## Task details
Across all entries below, how many lines include "Mail"? Answer with the number alone.
START Provided entries
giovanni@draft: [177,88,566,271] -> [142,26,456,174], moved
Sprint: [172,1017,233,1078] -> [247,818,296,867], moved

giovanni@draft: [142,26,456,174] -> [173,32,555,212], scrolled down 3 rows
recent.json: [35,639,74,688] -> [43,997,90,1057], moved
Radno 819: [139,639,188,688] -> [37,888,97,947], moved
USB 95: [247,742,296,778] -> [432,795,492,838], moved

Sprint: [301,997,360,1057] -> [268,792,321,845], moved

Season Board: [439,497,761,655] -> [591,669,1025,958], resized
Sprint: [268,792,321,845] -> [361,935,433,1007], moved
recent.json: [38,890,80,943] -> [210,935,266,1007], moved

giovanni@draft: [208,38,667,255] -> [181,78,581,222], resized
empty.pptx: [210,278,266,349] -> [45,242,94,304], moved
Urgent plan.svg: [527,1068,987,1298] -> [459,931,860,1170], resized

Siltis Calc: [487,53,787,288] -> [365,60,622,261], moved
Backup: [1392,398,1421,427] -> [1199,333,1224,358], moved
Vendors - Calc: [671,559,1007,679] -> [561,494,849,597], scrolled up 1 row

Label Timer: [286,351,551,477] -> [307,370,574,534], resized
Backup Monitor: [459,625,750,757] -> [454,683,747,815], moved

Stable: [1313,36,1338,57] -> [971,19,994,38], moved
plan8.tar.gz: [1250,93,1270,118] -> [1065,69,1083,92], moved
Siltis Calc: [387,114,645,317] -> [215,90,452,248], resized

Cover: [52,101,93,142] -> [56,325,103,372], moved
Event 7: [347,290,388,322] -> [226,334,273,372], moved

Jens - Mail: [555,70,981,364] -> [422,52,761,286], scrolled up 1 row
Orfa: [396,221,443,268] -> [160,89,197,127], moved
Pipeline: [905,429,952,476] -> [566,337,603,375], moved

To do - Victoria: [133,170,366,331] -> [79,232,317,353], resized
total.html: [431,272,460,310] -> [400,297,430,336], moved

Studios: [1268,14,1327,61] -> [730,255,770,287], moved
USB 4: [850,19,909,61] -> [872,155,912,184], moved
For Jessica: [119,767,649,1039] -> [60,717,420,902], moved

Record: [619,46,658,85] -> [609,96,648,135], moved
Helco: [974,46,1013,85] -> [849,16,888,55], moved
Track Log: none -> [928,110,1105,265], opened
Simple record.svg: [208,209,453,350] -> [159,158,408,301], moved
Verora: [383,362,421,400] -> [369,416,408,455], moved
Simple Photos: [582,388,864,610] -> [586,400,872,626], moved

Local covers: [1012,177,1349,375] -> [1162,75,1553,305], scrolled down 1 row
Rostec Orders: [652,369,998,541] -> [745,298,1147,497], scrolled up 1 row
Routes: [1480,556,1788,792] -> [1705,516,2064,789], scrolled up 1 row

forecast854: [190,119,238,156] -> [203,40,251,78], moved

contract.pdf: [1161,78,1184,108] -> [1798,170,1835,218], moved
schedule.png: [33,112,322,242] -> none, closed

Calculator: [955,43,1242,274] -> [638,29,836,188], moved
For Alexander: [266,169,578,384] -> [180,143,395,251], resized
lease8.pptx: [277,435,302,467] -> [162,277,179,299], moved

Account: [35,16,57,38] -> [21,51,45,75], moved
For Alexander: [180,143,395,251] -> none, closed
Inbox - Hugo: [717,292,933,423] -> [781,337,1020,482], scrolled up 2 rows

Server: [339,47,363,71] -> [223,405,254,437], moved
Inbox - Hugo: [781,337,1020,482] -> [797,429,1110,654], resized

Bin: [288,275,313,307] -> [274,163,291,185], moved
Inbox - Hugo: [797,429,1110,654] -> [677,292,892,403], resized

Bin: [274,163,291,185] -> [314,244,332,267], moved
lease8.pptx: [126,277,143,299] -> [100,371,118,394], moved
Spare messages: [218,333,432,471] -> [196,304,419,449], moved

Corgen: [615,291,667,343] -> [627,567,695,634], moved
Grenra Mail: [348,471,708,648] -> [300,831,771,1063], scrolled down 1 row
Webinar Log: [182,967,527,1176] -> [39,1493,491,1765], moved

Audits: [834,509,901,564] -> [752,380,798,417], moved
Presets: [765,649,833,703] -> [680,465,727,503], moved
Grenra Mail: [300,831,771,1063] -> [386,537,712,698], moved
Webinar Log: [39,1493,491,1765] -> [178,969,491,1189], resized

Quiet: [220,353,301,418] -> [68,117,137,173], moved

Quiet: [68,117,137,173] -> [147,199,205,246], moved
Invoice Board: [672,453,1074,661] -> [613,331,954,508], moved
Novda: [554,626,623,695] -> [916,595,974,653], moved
END Provided entries
## Solved problem
3